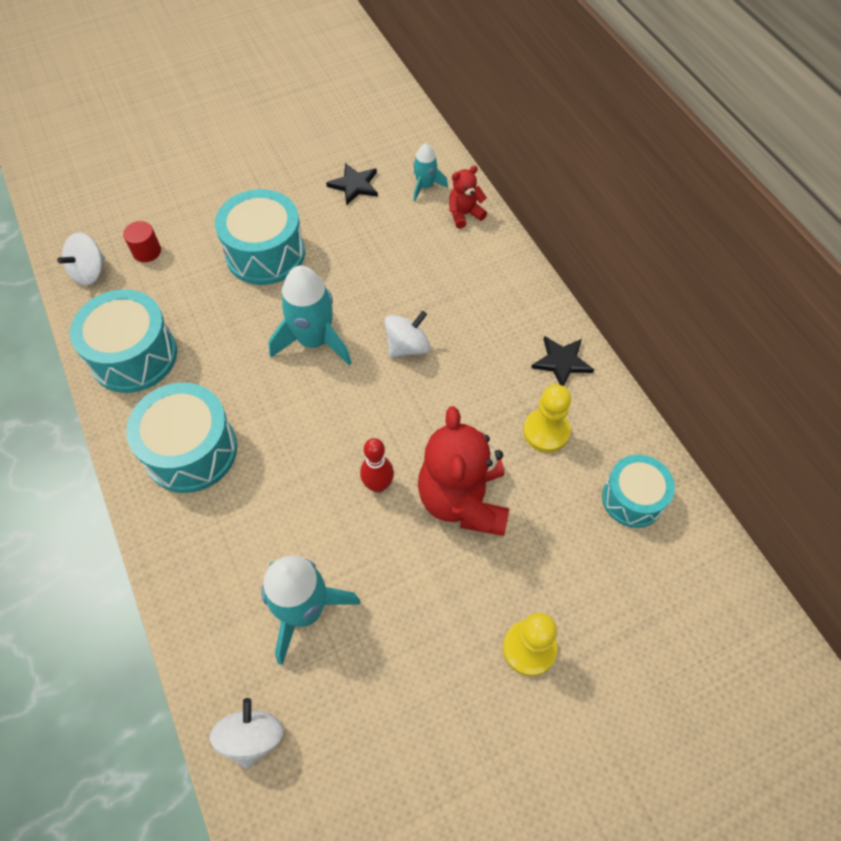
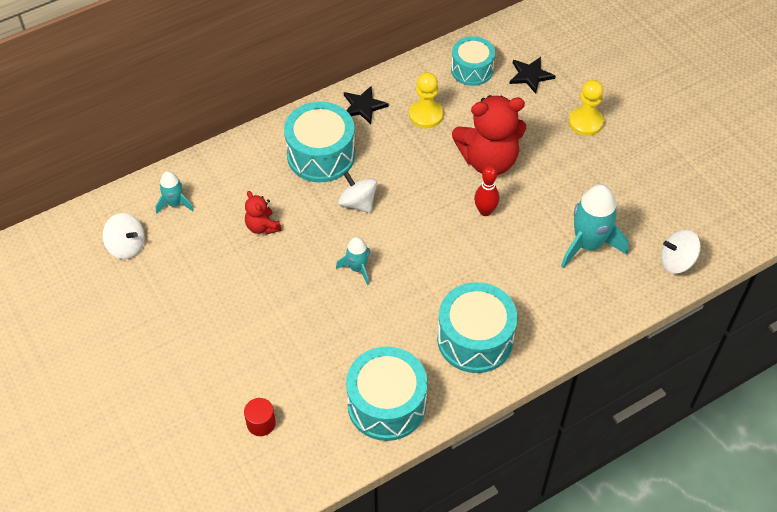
camera: 95 degrees left, 5 degrees down
(89, 272) = (290, 469): white spinning top -> white spinning top (127, 246)
(265, 254) = (261, 320): turquoise drum -> turquoise drum (321, 155)
(314, 341) = (357, 268): turquoise rocket -> turquoise rocket, size x0.55
(354, 185) = (171, 259): black star -> black star (530, 75)
(464, 214) = (209, 173): red teddy bear -> red teddy bear (262, 226)

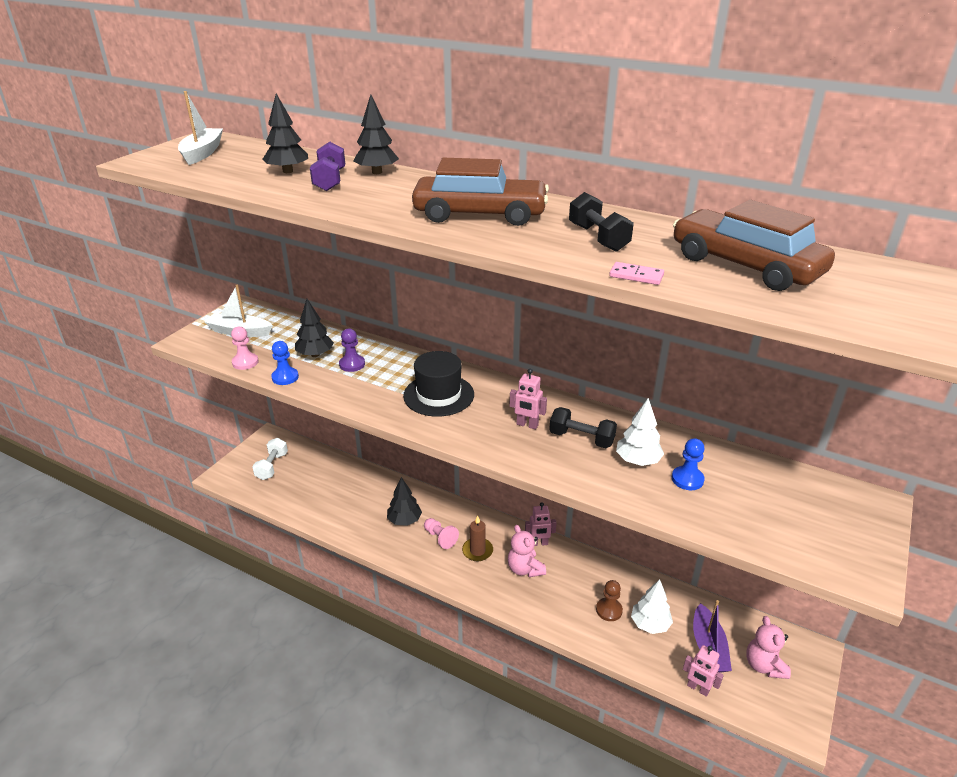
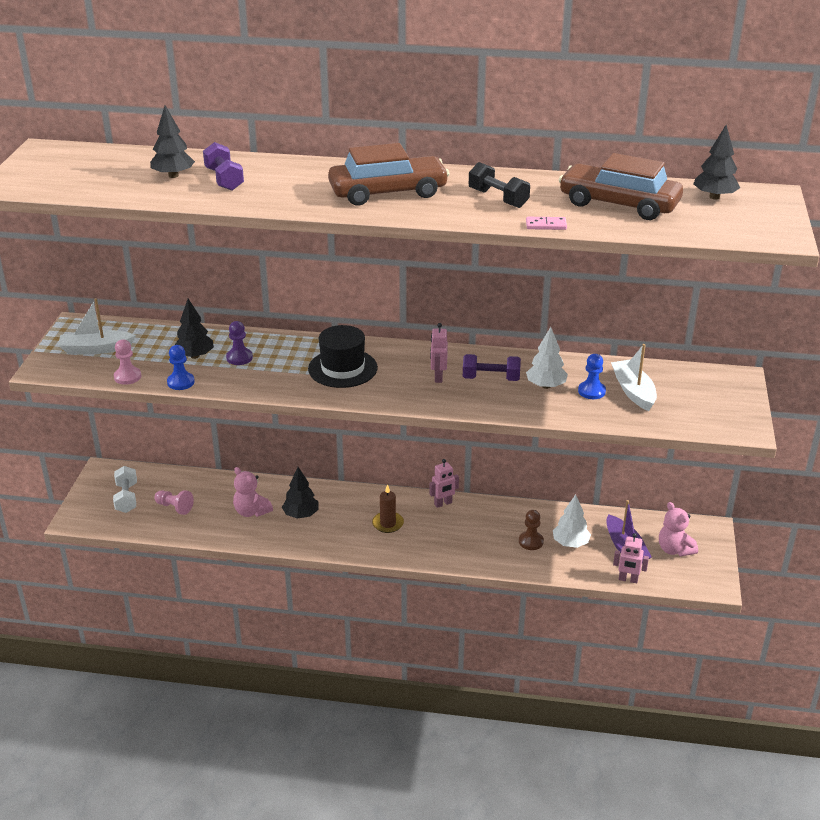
camera: 20 degrees left, 0 degrees up
(202, 153) = (63, 168): white boat -> white boat (633, 391)
(377, 172) = (260, 164): black tree -> black tree (714, 197)
(440, 538) = (345, 521): pink pawn -> pink pawn (174, 507)
(525, 569) = (440, 528): pink teddy bear -> pink teddy bear (251, 511)
(527, 425) = (438, 377): pink robot -> pink robot turned 90 degrees clockwise
(581, 439) = (491, 378): black dumbbell -> purple dumbbell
——————————
Isolate the lines above that contain the word "black" and copy them.

(354, 185) = (171, 259): black star -> black star (530, 75)
(377, 172) = (260, 164): black tree -> black tree (714, 197)
(581, 439) = (491, 378): black dumbbell -> purple dumbbell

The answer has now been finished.